Spatial reasoning data:
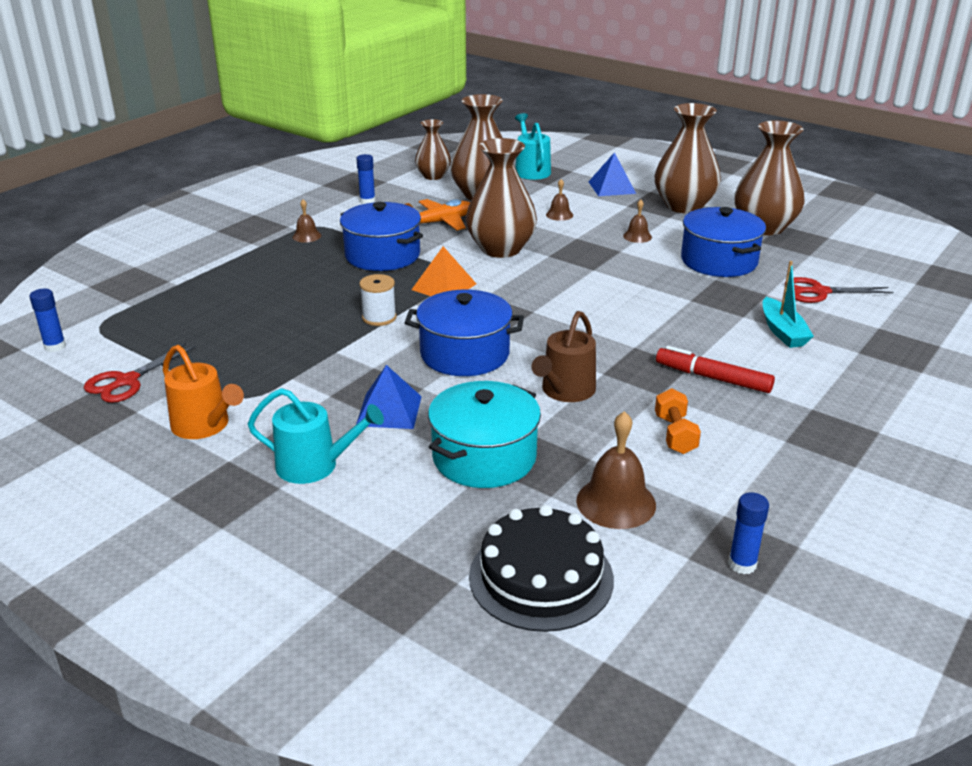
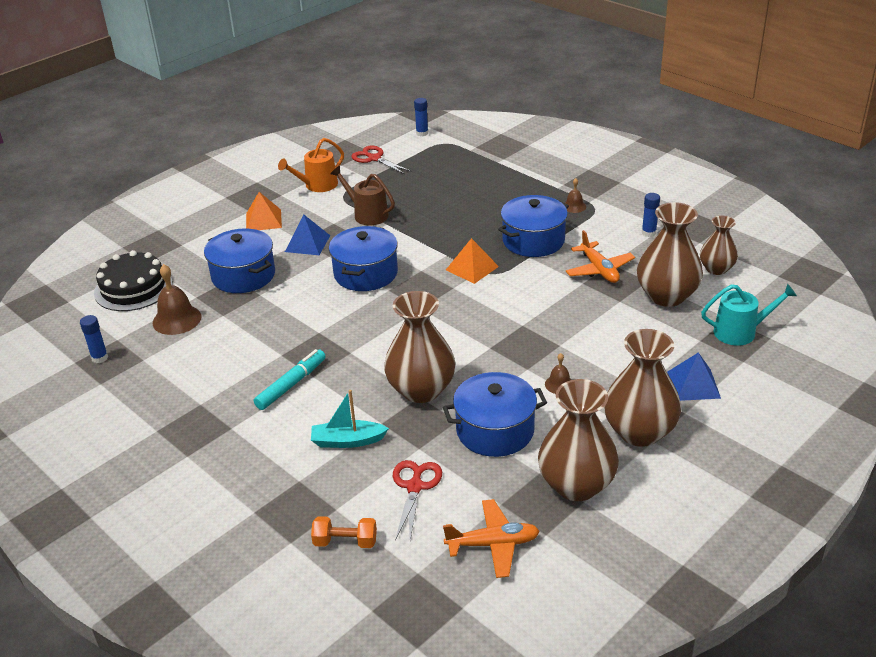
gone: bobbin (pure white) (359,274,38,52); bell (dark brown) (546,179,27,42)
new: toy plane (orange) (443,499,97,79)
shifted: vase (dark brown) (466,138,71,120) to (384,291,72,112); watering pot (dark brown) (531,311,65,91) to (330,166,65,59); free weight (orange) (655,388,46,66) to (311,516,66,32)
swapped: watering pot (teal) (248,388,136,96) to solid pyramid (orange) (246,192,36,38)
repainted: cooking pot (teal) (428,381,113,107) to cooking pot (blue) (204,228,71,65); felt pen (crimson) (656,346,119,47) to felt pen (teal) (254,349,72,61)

> Problem to work on
Because only the text is wanted, repeat all the entries exactly and leave out the pictures.

> The answer
gone: bobbin (pure white) (359,274,38,52); bell (dark brown) (546,179,27,42)
new: toy plane (orange) (443,499,97,79)
shifted: vase (dark brown) (466,138,71,120) to (384,291,72,112); watering pot (dark brown) (531,311,65,91) to (330,166,65,59); free weight (orange) (655,388,46,66) to (311,516,66,32)
swapped: watering pot (teal) (248,388,136,96) to solid pyramid (orange) (246,192,36,38)
repainted: cooking pot (teal) (428,381,113,107) to cooking pot (blue) (204,228,71,65); felt pen (crimson) (656,346,119,47) to felt pen (teal) (254,349,72,61)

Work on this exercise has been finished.